== RAW DATA ==

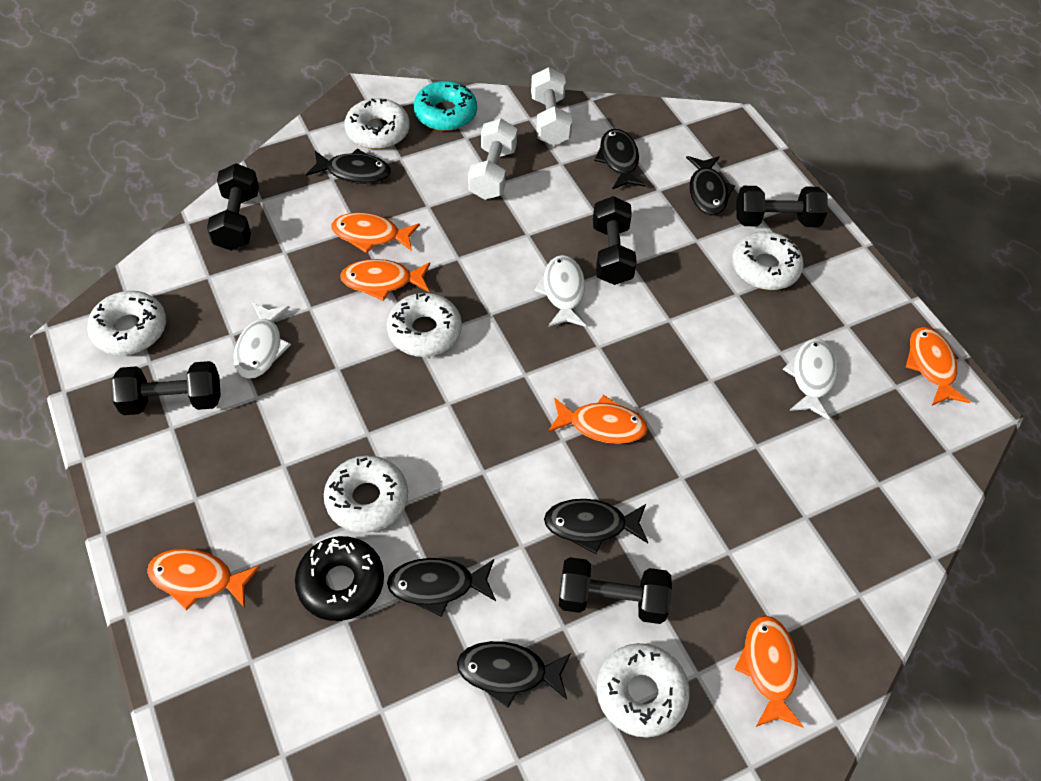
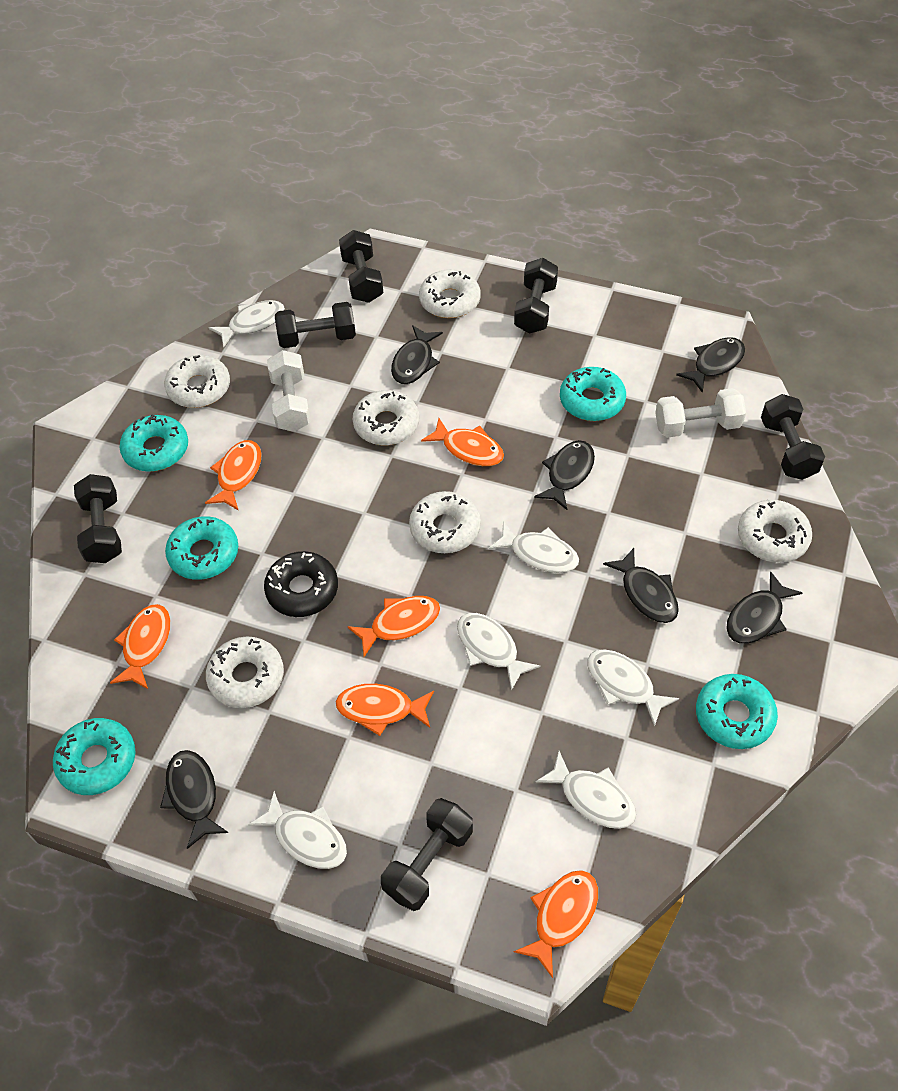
black dumbbell: 5 -> 6
turquoise donut: 1 -> 5
white fish: 3 -> 6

===

EXERCISE DIRECTIONS =
Could you give back the full listing word for word, leaving out the images?

EXPECTED ANSWER =
black dumbbell: 5 -> 6
turquoise donut: 1 -> 5
white fish: 3 -> 6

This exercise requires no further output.